What you need to do – Repeat the data that follows verbatim. Images are not part of the copy.

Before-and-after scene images
::::::::::
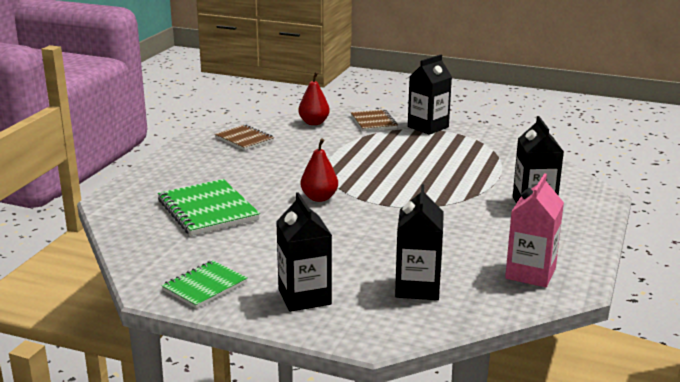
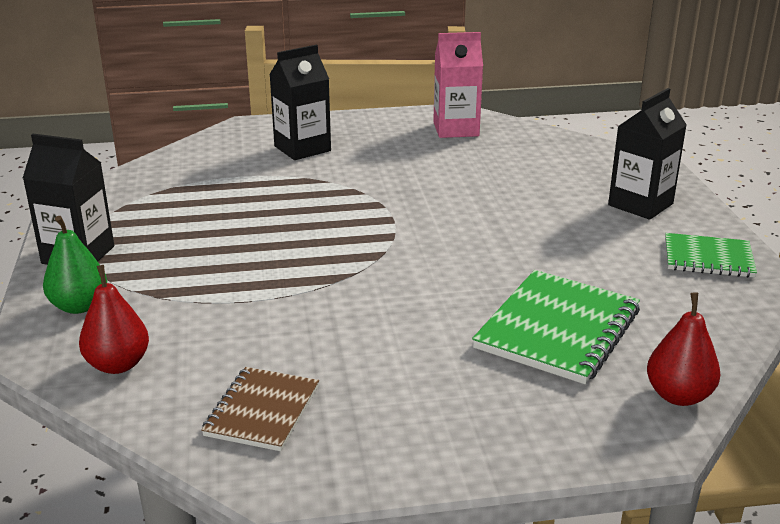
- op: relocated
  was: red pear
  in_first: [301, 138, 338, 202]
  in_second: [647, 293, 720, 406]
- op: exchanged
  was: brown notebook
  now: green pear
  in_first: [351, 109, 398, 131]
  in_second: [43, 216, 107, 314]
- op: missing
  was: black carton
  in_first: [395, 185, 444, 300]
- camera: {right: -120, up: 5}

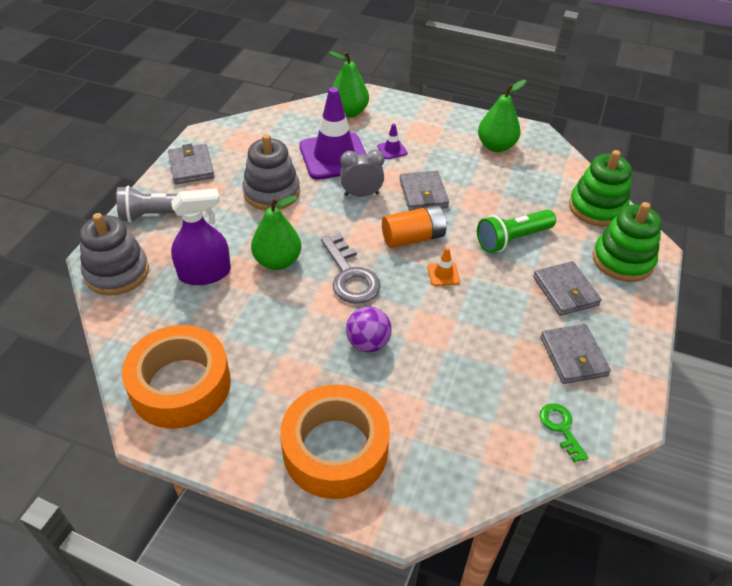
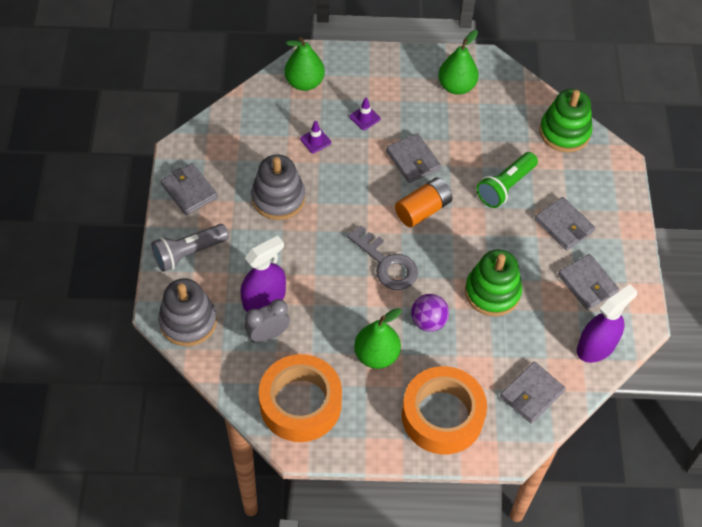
- op: relocated
  was: green pear
  in_first: [251, 196, 301, 270]
  in_second: [354, 308, 402, 369]
- op: size
  was: purple traffic cone
  in_first: [299, 87, 367, 180]
  in_second: [300, 121, 331, 153]
  ratio: 0.4
- op: relocated
  was: grey clock
  in_first: [340, 149, 385, 197]
  in_second: [245, 299, 290, 342]
- op: missing
  was: orange traffic cone
  in_first: [427, 247, 460, 286]
- op: exchanged
  was: green key
  now: purple spray bottle
  in_first: [540, 403, 589, 463]
  in_second: [577, 285, 637, 363]
- op: relocated
  was: green stacking toy
  in_first: [593, 202, 662, 282]
  in_second: [465, 250, 522, 316]
- op: appeared
  now: grey wallet
  in_second: [500, 361, 566, 424]
- camera: {right: -20, up: 10}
::::::::::
Answer space –
- op: relocated
  was: red pear
  in_first: [301, 138, 338, 202]
  in_second: [647, 293, 720, 406]
- op: exchanged
  was: brown notebook
  now: green pear
  in_first: [351, 109, 398, 131]
  in_second: [43, 216, 107, 314]
- op: missing
  was: black carton
  in_first: [395, 185, 444, 300]
- camera: {right: -120, up: 5}

- op: relocated
  was: green pear
  in_first: [251, 196, 301, 270]
  in_second: [354, 308, 402, 369]
- op: size
  was: purple traffic cone
  in_first: [299, 87, 367, 180]
  in_second: [300, 121, 331, 153]
  ratio: 0.4
- op: relocated
  was: grey clock
  in_first: [340, 149, 385, 197]
  in_second: [245, 299, 290, 342]
- op: missing
  was: orange traffic cone
  in_first: [427, 247, 460, 286]
- op: exchanged
  was: green key
  now: purple spray bottle
  in_first: [540, 403, 589, 463]
  in_second: [577, 285, 637, 363]
- op: relocated
  was: green stacking toy
  in_first: [593, 202, 662, 282]
  in_second: [465, 250, 522, 316]
- op: appeared
  now: grey wallet
  in_second: [500, 361, 566, 424]
- camera: {right: -20, up: 10}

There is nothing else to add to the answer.